%%

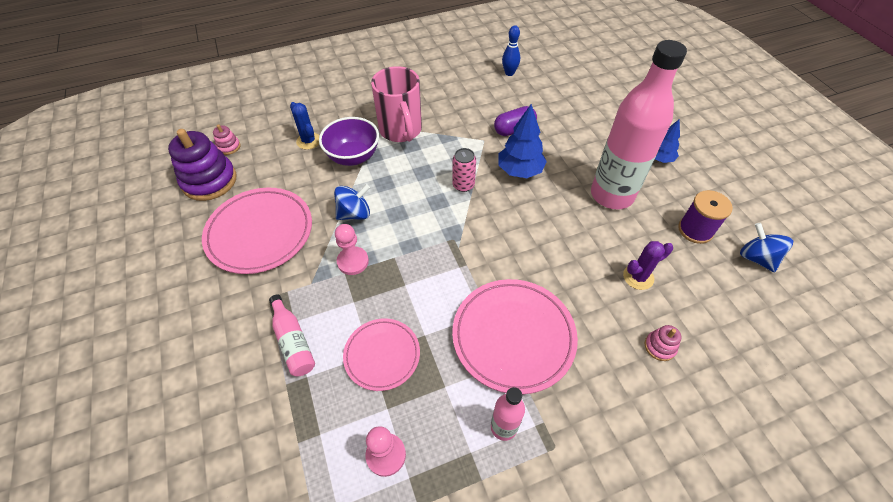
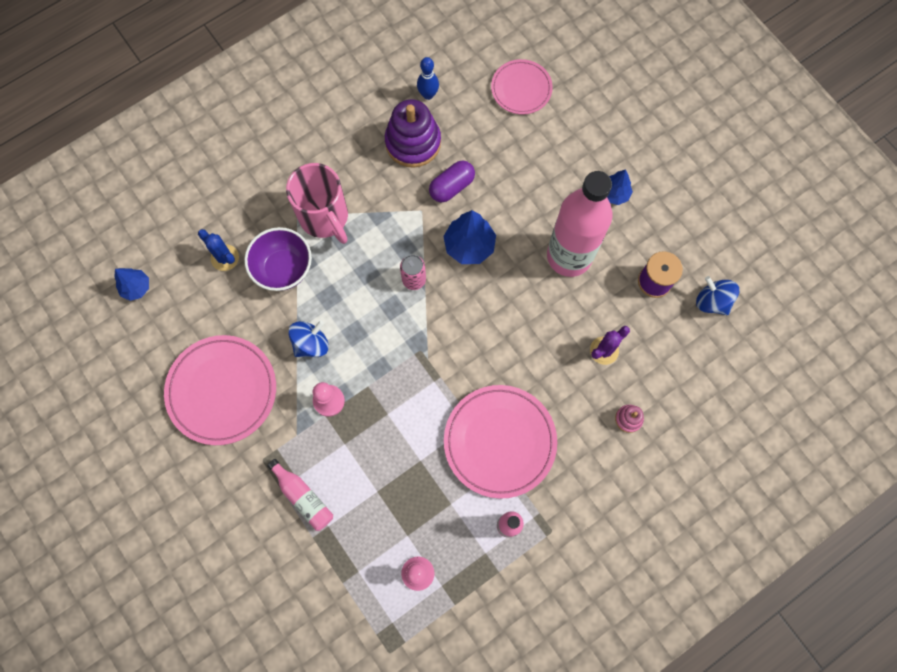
camera: 15 degrees left, 20 degrees up
(209, 181) = (137, 339): purple stacking toy -> purple stacking toy (413, 142)
(229, 147) = (136, 287): pink stacking toy -> blue tree
(382, 355) = (388, 489): pink plate -> pink plate (521, 89)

%%

• _Task statement_
Please write out the whole listing exactly, but not the pictures in it.

• _Response below_
camera: 15 degrees left, 20 degrees up
(209, 181) = (137, 339): purple stacking toy -> purple stacking toy (413, 142)
(229, 147) = (136, 287): pink stacking toy -> blue tree
(382, 355) = (388, 489): pink plate -> pink plate (521, 89)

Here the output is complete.